* About this exercise *
All of the records below must be reproduced exactly, minus any pictures.

Source data
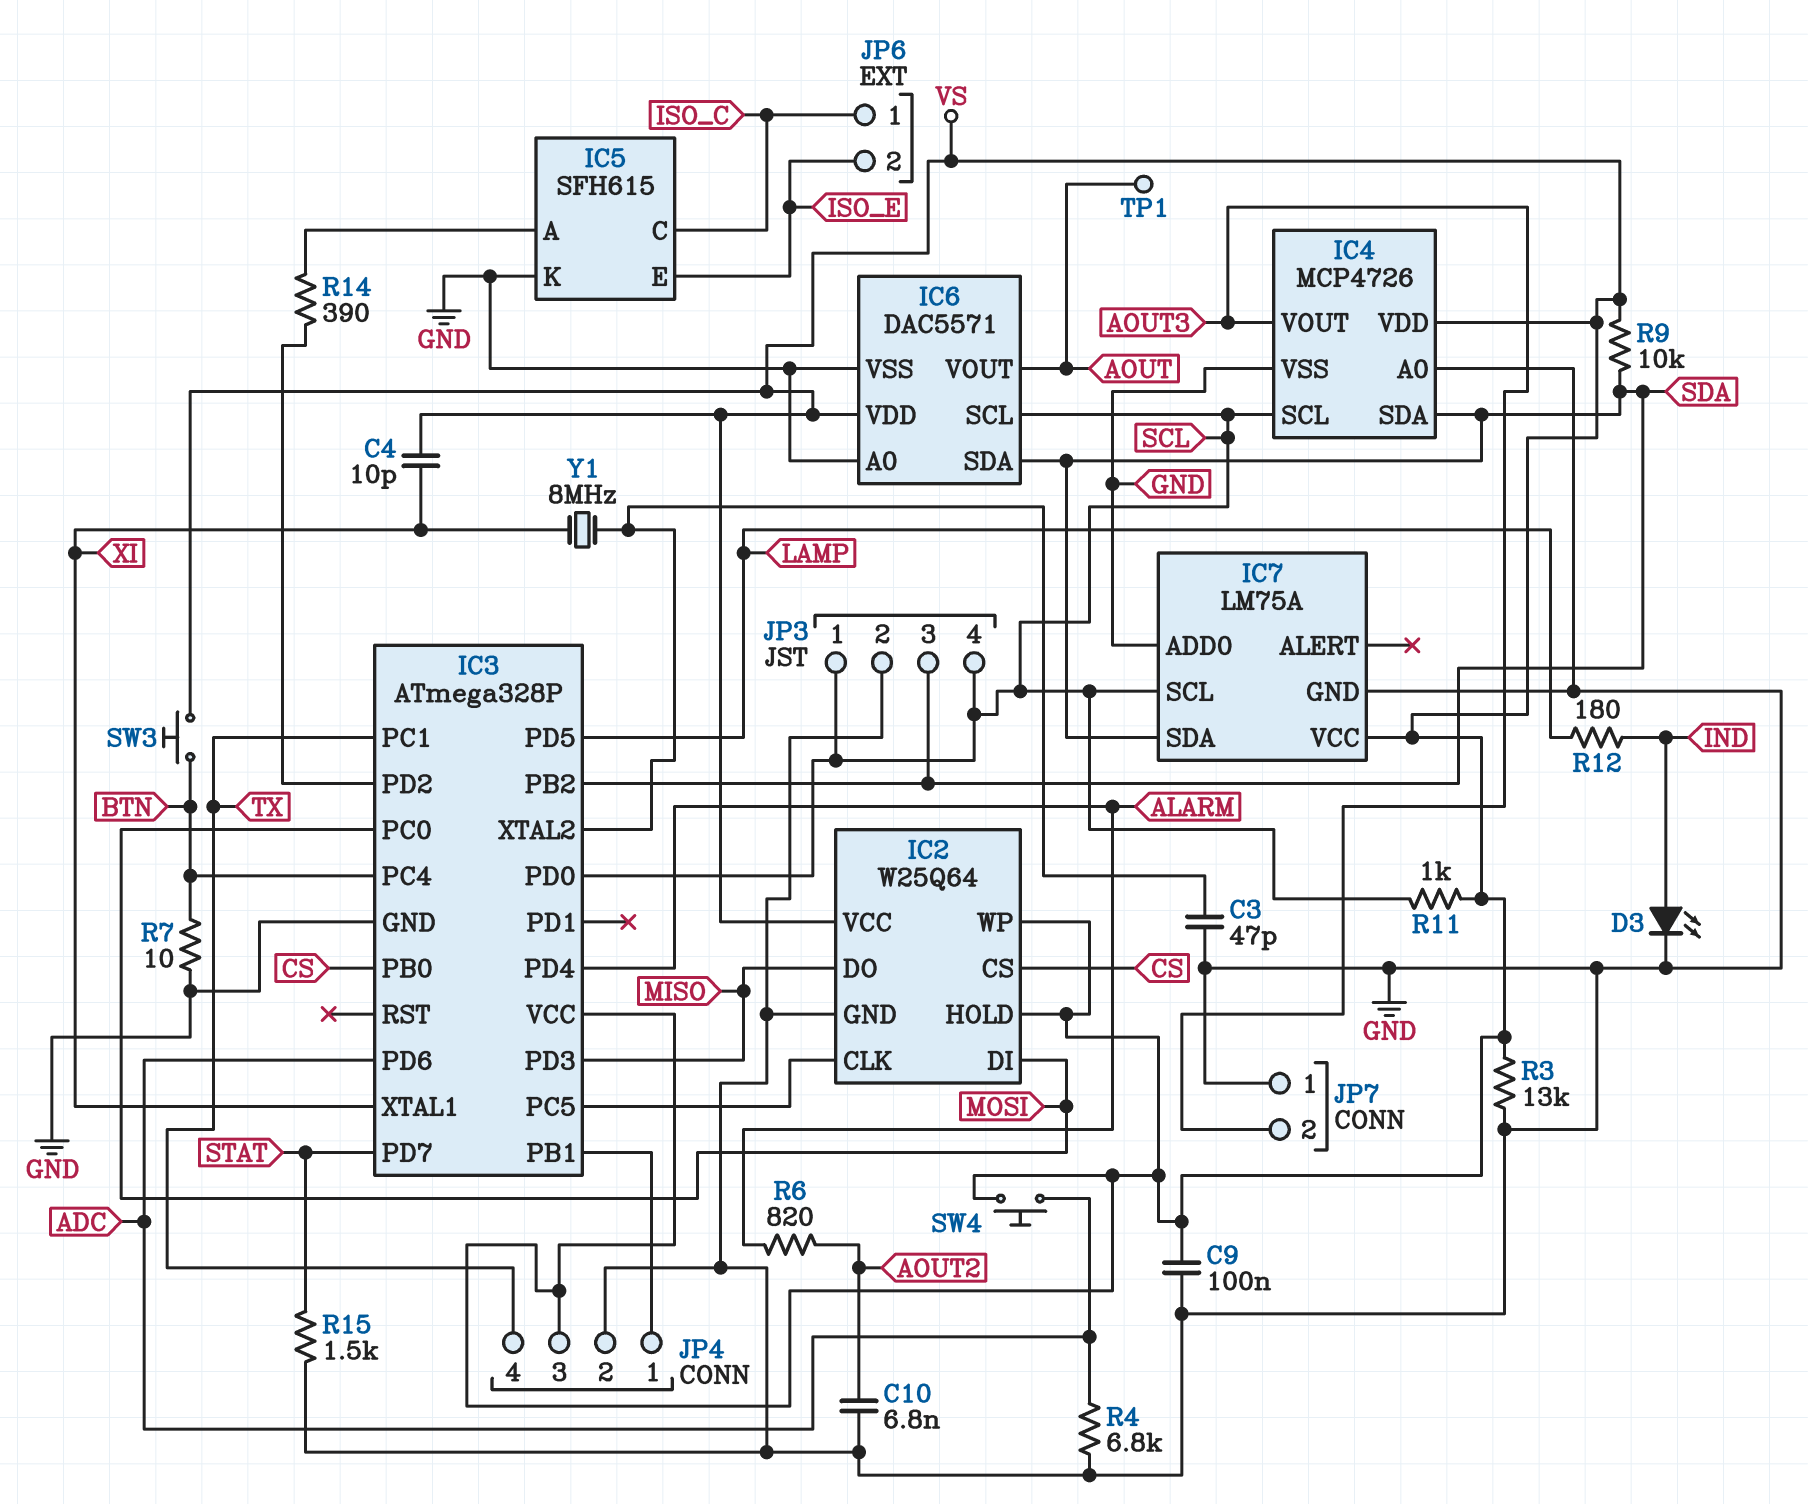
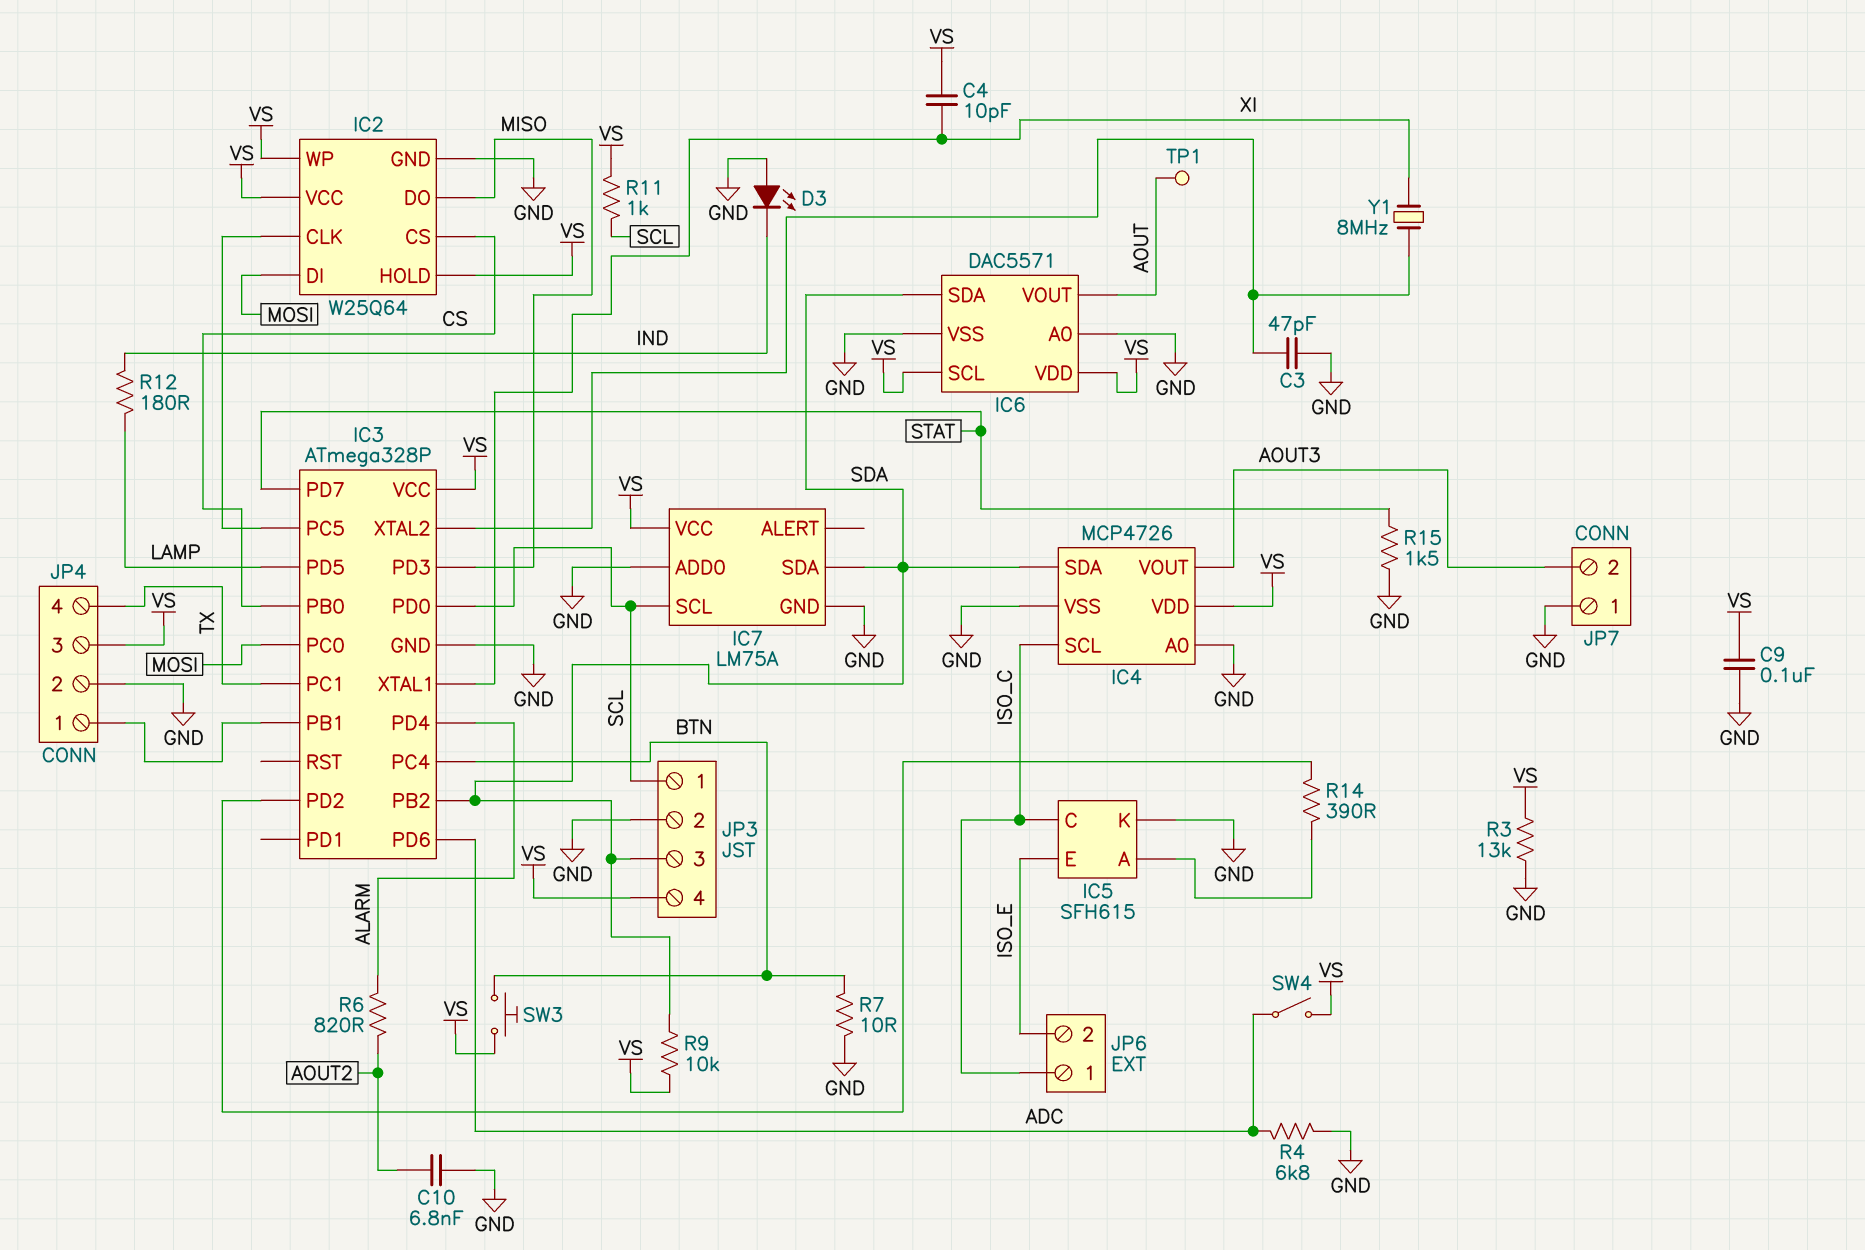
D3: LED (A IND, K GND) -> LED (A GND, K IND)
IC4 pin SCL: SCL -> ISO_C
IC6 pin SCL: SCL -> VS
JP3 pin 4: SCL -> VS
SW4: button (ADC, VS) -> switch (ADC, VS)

* Solution *
D3: LED (A IND, K GND) -> LED (A GND, K IND)
IC4 pin SCL: SCL -> ISO_C
IC6 pin SCL: SCL -> VS
JP3 pin 4: SCL -> VS
SW4: button (ADC, VS) -> switch (ADC, VS)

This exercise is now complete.